-- Listed records --
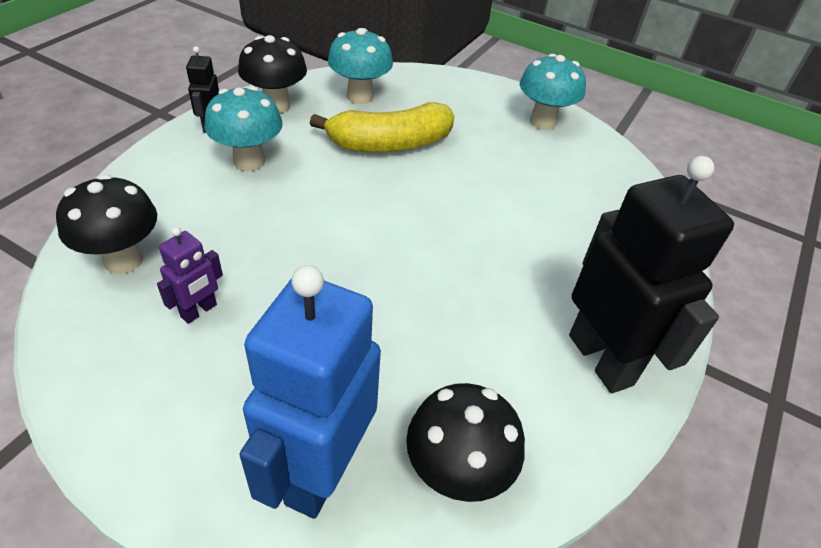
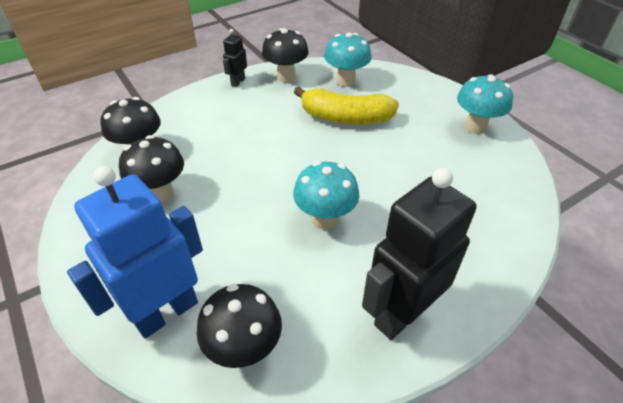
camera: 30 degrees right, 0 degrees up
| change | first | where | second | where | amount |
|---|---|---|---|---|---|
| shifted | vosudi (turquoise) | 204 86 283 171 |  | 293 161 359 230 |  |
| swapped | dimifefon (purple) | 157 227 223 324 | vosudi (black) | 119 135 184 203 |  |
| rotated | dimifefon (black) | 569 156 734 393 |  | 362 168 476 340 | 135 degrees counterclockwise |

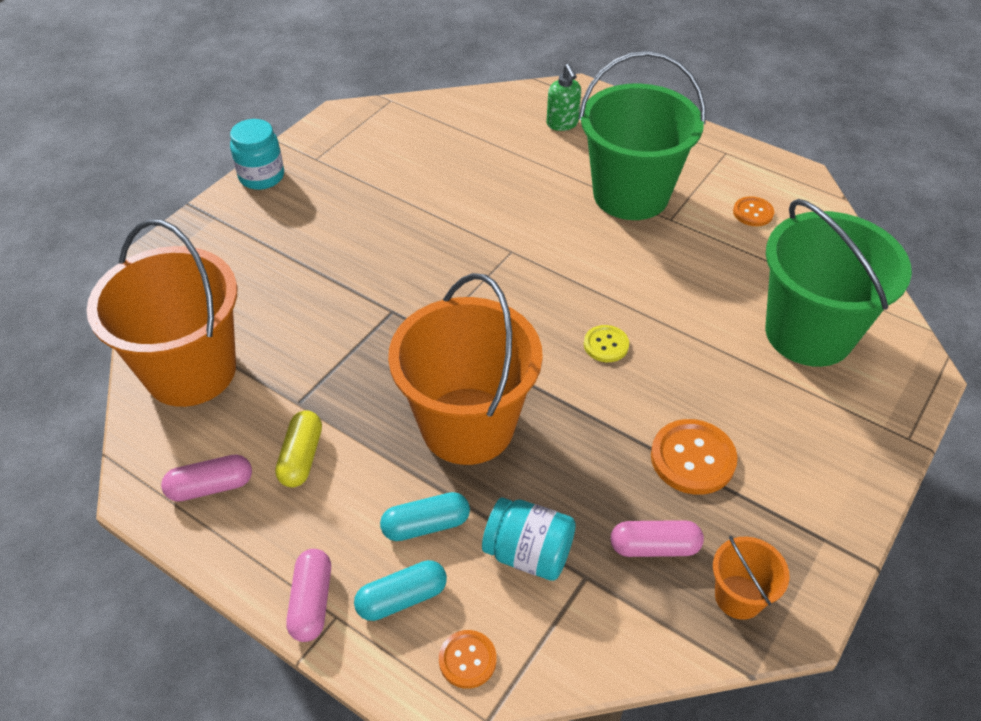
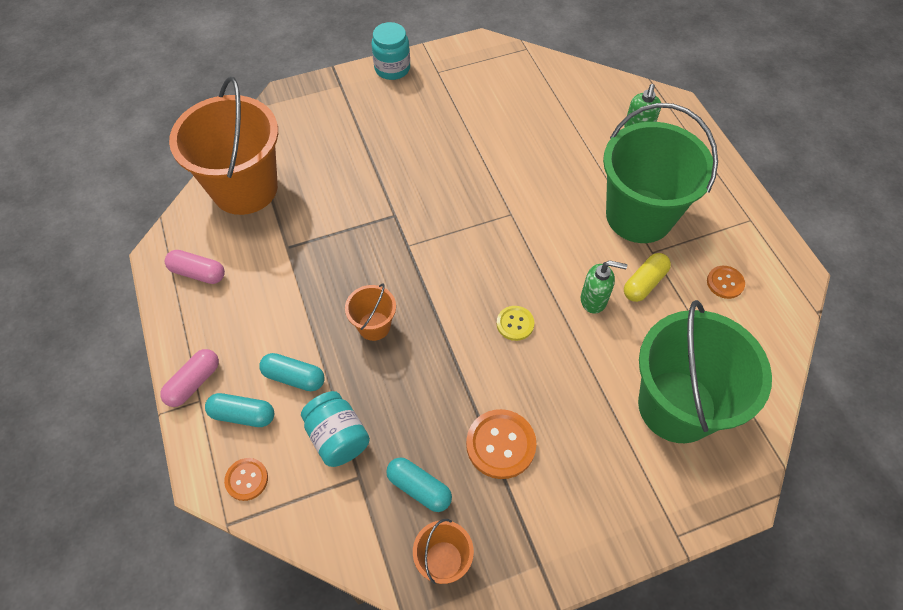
camera: 35 degrees right, 10 degrees up
| change | first | where | second | where | amount |
|---|---|---|---|---|---|
| new |  |  | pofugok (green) | 581 260 627 314 |  |
| shifted | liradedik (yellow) | 275 410 322 487 |  | 624 253 671 302 |  |
| repainted | liradedik (pink) | 611 520 704 557 | liradedik (turquoise) | 386 457 452 512 |  |
| scaled | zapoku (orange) | 388 273 543 465 |  | 345 284 396 341 | x0.45 |

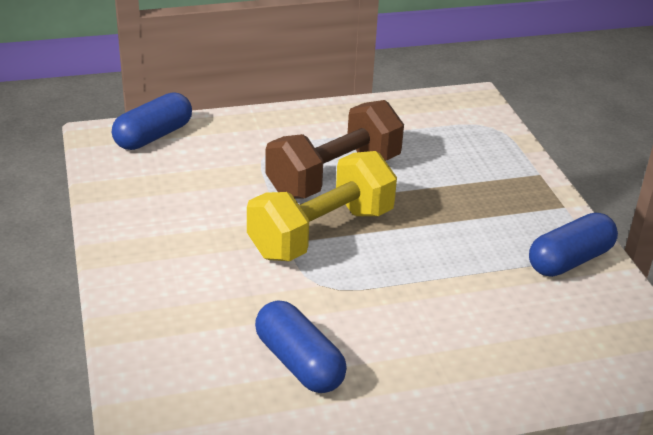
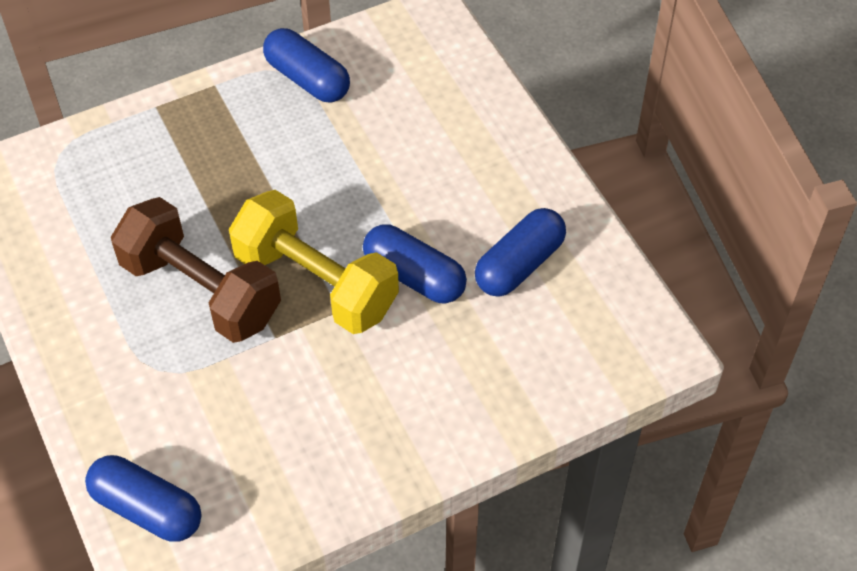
camera: 100 degrees left, 20 degrees up
| change | first | where | second | where | amount |
|---|---|---|---|---|---|
| new |  |  | liradedik (blue) | 363 224 467 303 |  |

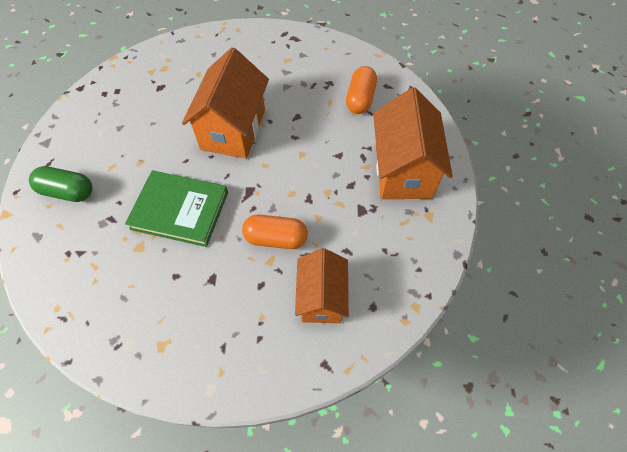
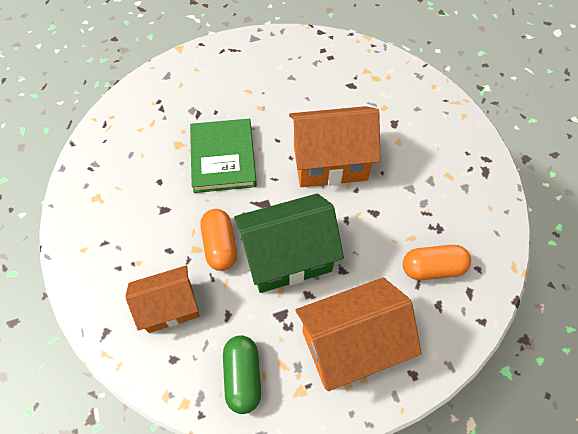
camera: 70 degrees right, 0 degrees up
| change | first | where | second | where | amount |
|---|---|---|---|---|---|
| new |  |  | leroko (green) | 234 193 344 293 |  |
| shifted | liradedik (green) | 29 166 92 202 |  | 223 335 261 414 |  |

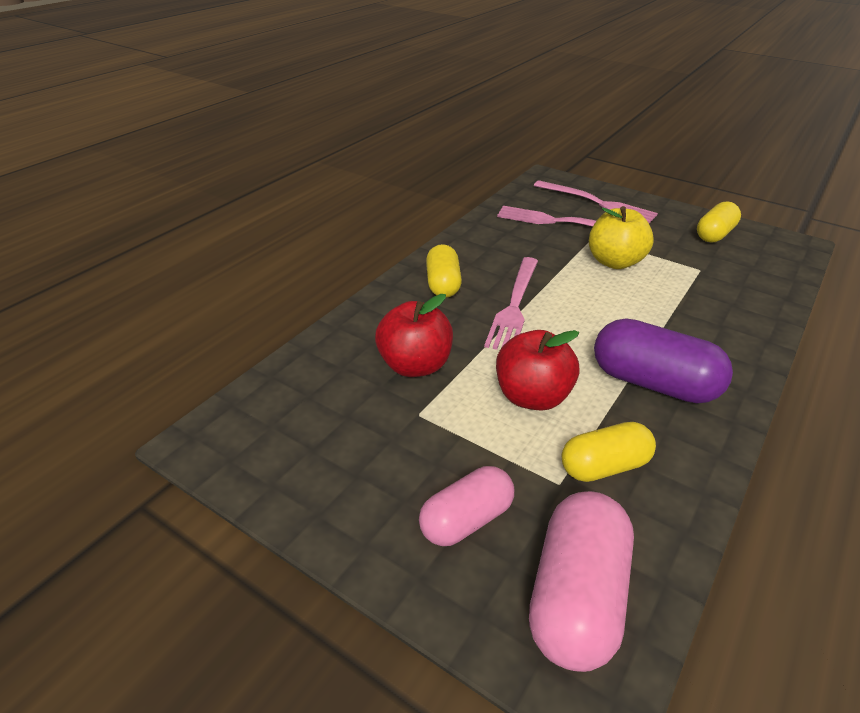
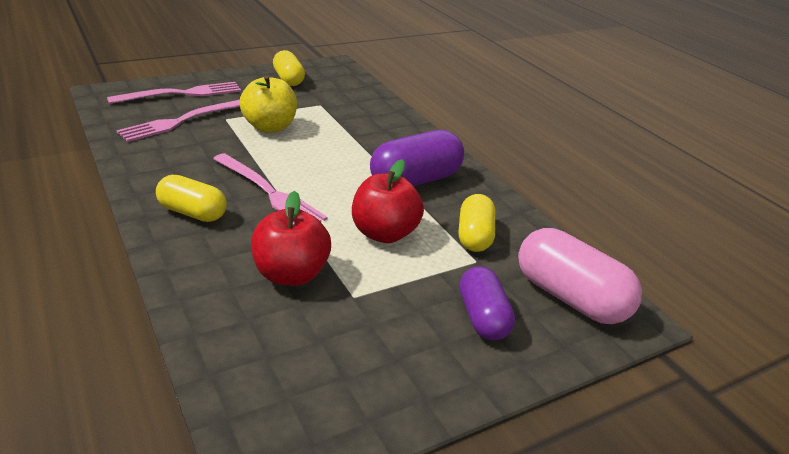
camera: 65 degrees left, 5 degrees down
| change | first | where | second | where | amount |
|---|---|---|---|---|---|
| repainted | liradedik (pink) | 419 466 514 546 | liradedik (purple) | 459 266 515 340 |  |

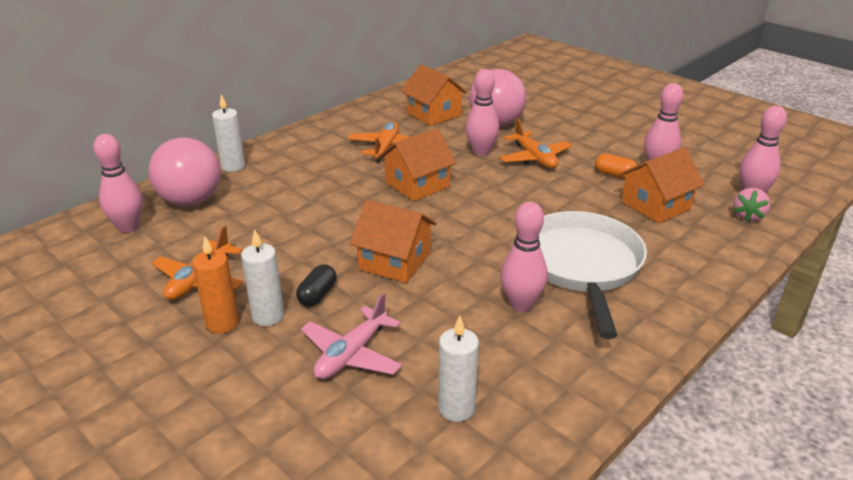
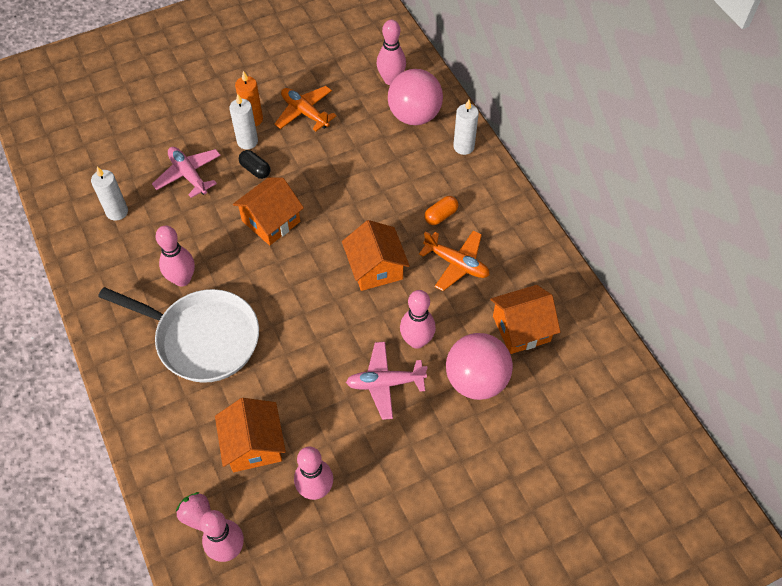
camera: 110 degrees right, 25 degrees up
| change | first | where | second | where | amount |
|---|---|---|---|---|---|
| shifted | liradedik (orange) | 595 154 637 179 |  | 424 196 458 225 |  |
| repainted | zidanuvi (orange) | 499 118 572 169 | zidanuvi (pink) | 346 342 427 420 |  |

-- Assignment --
All of the data must be repeated exactly, except for the pictures.

-- Answer area --
camera: 30 degrees right, 0 degrees up
| change | first | where | second | where | amount |
|---|---|---|---|---|---|
| shifted | vosudi (turquoise) | 204 86 283 171 |  | 293 161 359 230 |  |
| swapped | dimifefon (purple) | 157 227 223 324 | vosudi (black) | 119 135 184 203 |  |
| rotated | dimifefon (black) | 569 156 734 393 |  | 362 168 476 340 | 135 degrees counterclockwise |

camera: 35 degrees right, 10 degrees up
| change | first | where | second | where | amount |
|---|---|---|---|---|---|
| new |  |  | pofugok (green) | 581 260 627 314 |  |
| shifted | liradedik (yellow) | 275 410 322 487 |  | 624 253 671 302 |  |
| repainted | liradedik (pink) | 611 520 704 557 | liradedik (turquoise) | 386 457 452 512 |  |
| scaled | zapoku (orange) | 388 273 543 465 |  | 345 284 396 341 | x0.45 |

camera: 100 degrees left, 20 degrees up
| change | first | where | second | where | amount |
|---|---|---|---|---|---|
| new |  |  | liradedik (blue) | 363 224 467 303 |  |

camera: 70 degrees right, 0 degrees up
| change | first | where | second | where | amount |
|---|---|---|---|---|---|
| new |  |  | leroko (green) | 234 193 344 293 |  |
| shifted | liradedik (green) | 29 166 92 202 |  | 223 335 261 414 |  |

camera: 65 degrees left, 5 degrees down
| change | first | where | second | where | amount |
|---|---|---|---|---|---|
| repainted | liradedik (pink) | 419 466 514 546 | liradedik (purple) | 459 266 515 340 |  |

camera: 110 degrees right, 25 degrees up
| change | first | where | second | where | amount |
|---|---|---|---|---|---|
| shifted | liradedik (orange) | 595 154 637 179 |  | 424 196 458 225 |  |
| repainted | zidanuvi (orange) | 499 118 572 169 | zidanuvi (pink) | 346 342 427 420 |  |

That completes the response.